Exercise requirements:
Please restate, word for word, the lines below that begin at the one with "black bucket: [309,528,375,605]" and end at the one with "black hammer: [277,352,338,380]". Leave out all other lines.

Data shown:
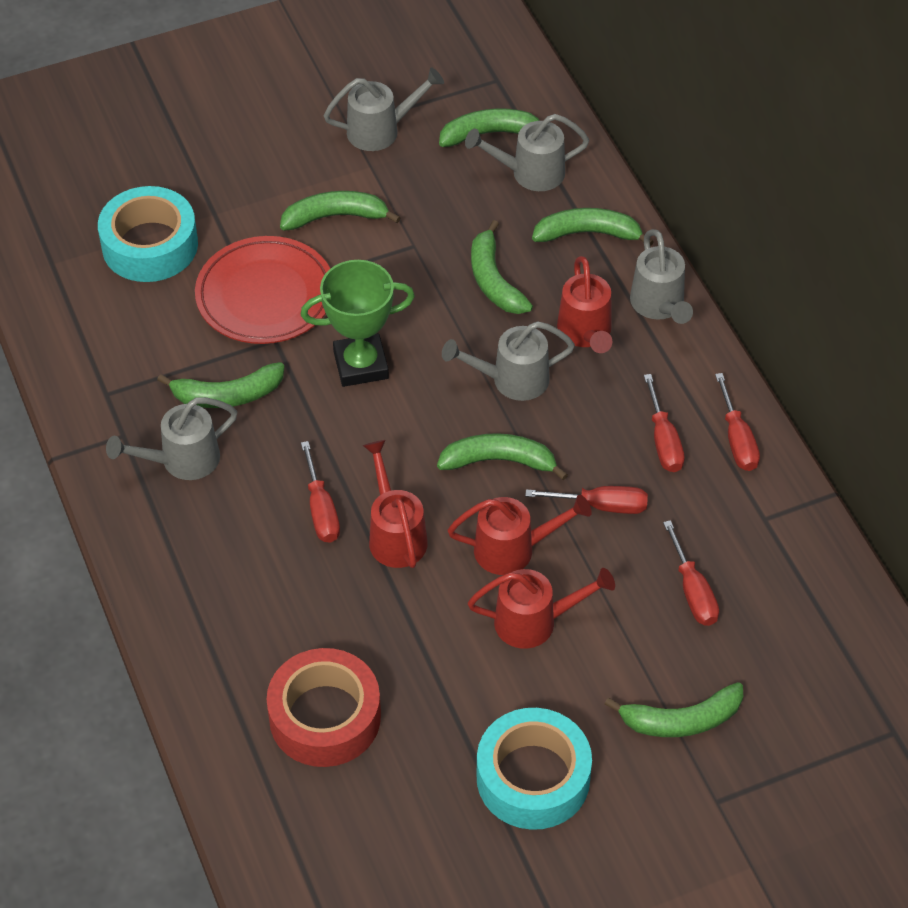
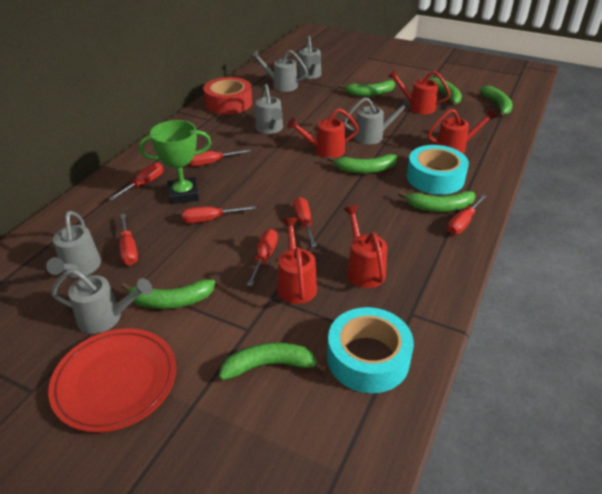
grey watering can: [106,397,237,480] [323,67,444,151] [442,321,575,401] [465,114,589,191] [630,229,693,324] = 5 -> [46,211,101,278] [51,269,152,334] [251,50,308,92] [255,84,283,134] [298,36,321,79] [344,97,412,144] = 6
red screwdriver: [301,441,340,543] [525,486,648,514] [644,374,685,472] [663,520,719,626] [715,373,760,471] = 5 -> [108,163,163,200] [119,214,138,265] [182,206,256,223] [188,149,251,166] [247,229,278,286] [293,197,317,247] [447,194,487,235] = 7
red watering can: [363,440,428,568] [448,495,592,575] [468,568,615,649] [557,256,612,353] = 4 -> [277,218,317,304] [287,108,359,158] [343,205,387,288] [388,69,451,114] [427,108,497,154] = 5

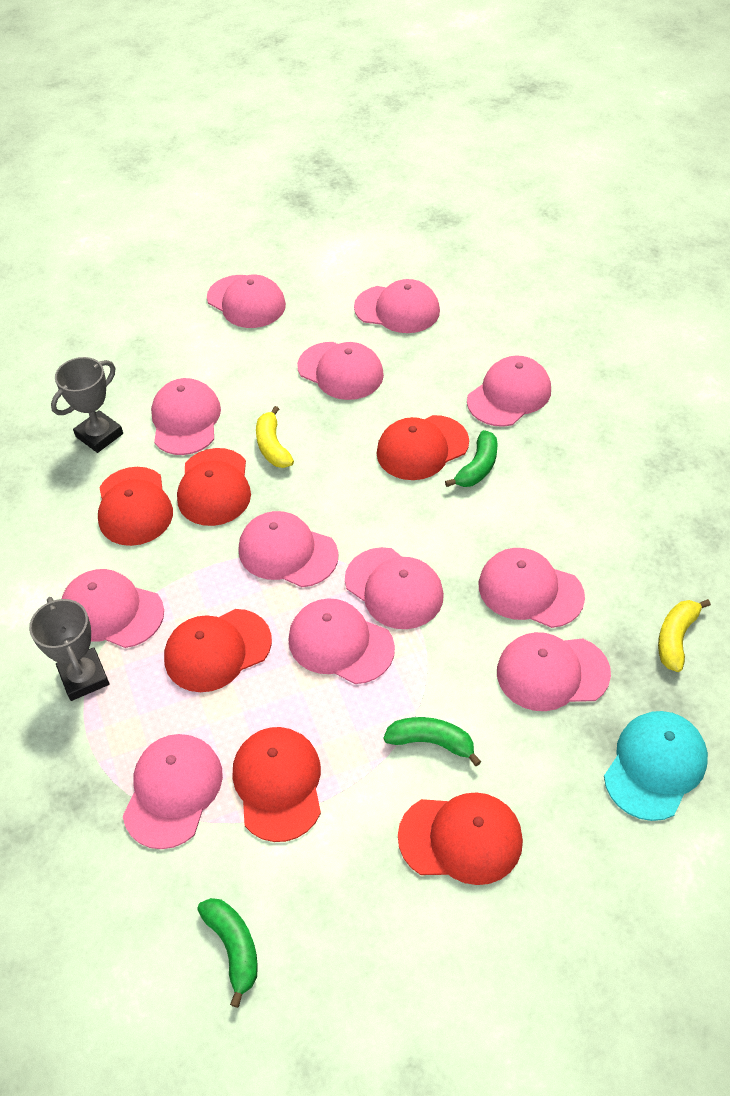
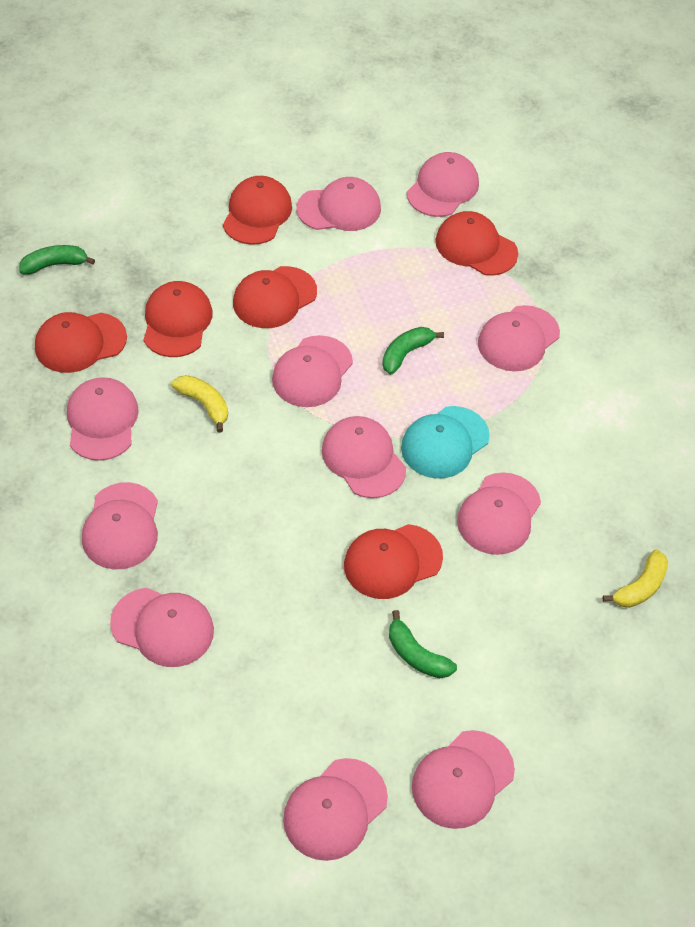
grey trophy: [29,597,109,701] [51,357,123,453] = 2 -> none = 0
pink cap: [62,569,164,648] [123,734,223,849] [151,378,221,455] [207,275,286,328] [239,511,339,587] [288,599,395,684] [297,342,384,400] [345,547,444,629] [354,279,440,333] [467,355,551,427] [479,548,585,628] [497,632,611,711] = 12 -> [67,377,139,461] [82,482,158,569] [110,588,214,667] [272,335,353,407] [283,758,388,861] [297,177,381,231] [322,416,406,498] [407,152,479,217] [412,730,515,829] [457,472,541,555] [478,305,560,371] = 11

==

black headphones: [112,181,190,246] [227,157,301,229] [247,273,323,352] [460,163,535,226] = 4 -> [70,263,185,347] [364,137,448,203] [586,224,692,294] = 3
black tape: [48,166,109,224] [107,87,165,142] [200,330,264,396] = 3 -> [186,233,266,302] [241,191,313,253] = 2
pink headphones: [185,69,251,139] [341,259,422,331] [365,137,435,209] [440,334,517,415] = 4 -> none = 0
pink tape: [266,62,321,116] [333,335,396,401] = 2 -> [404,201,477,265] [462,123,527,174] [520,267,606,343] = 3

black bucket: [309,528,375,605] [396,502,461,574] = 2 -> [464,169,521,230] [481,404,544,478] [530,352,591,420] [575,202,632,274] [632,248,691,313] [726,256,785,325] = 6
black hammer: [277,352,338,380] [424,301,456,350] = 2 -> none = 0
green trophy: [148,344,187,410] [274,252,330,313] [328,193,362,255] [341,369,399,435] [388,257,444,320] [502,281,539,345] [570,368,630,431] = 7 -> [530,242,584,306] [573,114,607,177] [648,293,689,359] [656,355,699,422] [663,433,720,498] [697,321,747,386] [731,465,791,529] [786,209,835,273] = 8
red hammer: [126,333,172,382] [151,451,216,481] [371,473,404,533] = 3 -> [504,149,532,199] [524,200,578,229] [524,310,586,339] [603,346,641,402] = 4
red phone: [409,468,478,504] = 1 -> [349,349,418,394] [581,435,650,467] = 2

Your solution:
black bucket: [309,528,375,605] [396,502,461,574] = 2 -> [464,169,521,230] [481,404,544,478] [530,352,591,420] [575,202,632,274] [632,248,691,313] [726,256,785,325] = 6
black hammer: [277,352,338,380] [424,301,456,350] = 2 -> none = 0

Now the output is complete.